▸ WHAT YOU WILL DO: Render the lines below as a Markdown table with two columns, Row and Text, numbering each line in Row and leaving out blank lines.

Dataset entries
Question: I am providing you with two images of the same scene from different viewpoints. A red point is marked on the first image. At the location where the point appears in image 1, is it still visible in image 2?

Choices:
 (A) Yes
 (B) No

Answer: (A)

▸ REPLY TO THE EXERCISE:
| Row | Text |
|---|---|
| 1 | Question: I am providing you with two images of the same scene from different viewpoints. A red point is marked on the first image. At the location where the point appears in image 1, is it still visible in image 2? |
| 2 | Choices: |
| 3 |  (A) Yes |
| 4 |  (B) No |
| 5 | Answer: (A) |